MATERIAL FOR THIS EXERCISE Start Marker

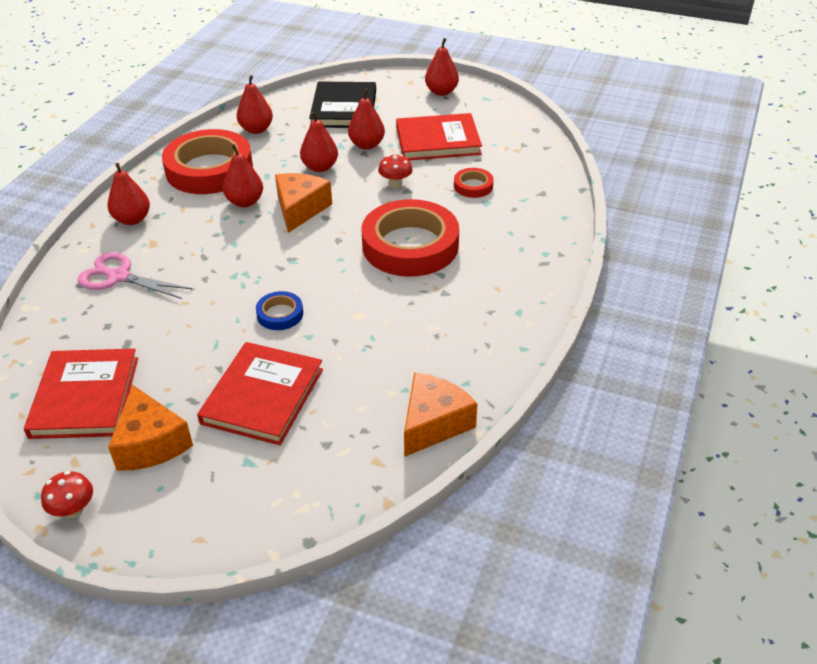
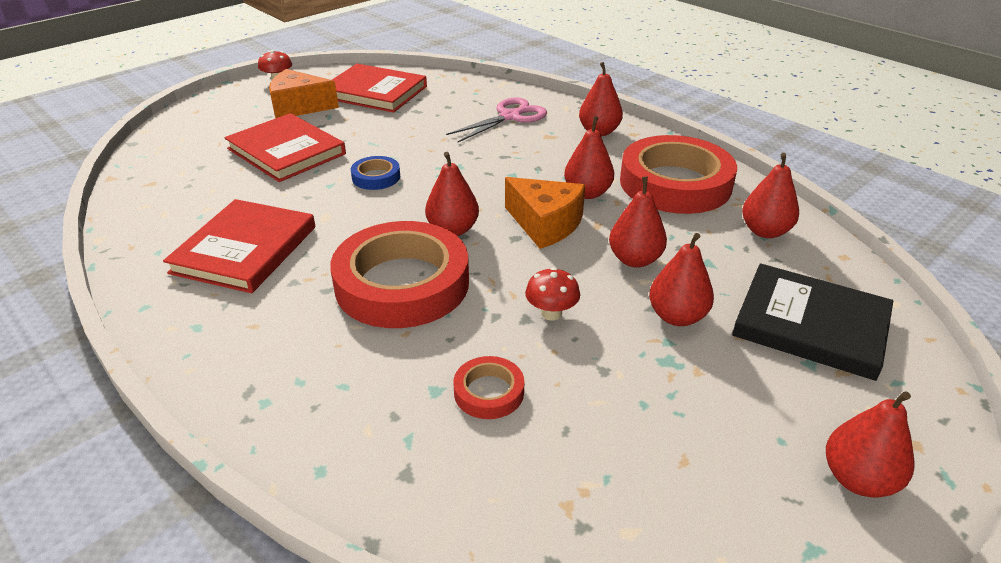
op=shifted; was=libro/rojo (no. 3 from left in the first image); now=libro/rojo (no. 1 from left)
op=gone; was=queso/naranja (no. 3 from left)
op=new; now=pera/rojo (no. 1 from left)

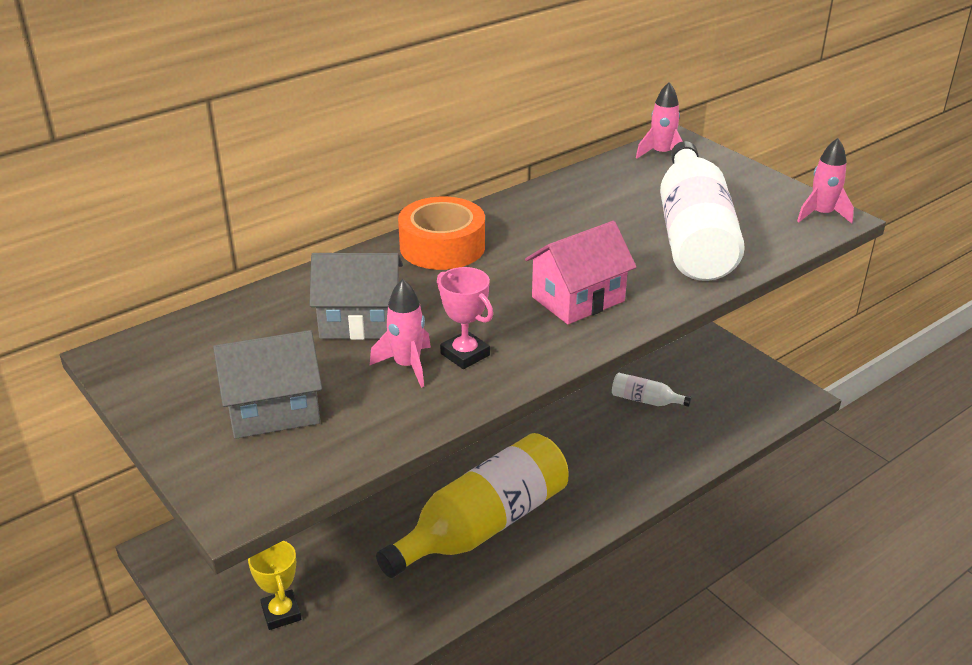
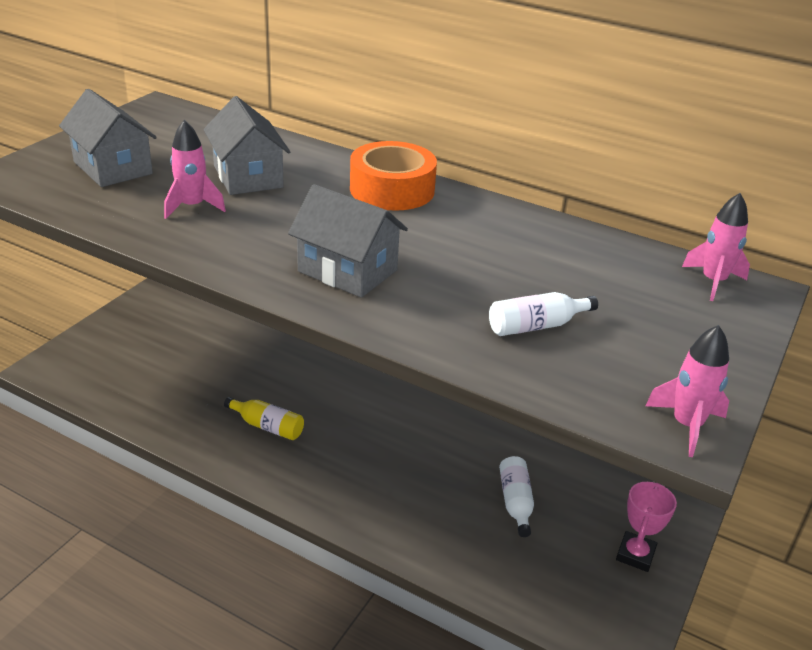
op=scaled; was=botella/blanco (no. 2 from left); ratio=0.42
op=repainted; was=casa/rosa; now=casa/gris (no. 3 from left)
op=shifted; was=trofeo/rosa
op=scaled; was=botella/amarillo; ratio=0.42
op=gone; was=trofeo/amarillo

MATERIAL FOR THIS EXERCISE End Marker

| REQUIREMENT |
Return the whole of the material above exactly, with no picture carried over.

| OUTPUT OF THE EXERCISE |
op=shifted; was=libro/rojo (no. 3 from left in the first image); now=libro/rojo (no. 1 from left)
op=gone; was=queso/naranja (no. 3 from left)
op=new; now=pera/rojo (no. 1 from left)

op=scaled; was=botella/blanco (no. 2 from left); ratio=0.42
op=repainted; was=casa/rosa; now=casa/gris (no. 3 from left)
op=shifted; was=trofeo/rosa
op=scaled; was=botella/amarillo; ratio=0.42
op=gone; was=trofeo/amarillo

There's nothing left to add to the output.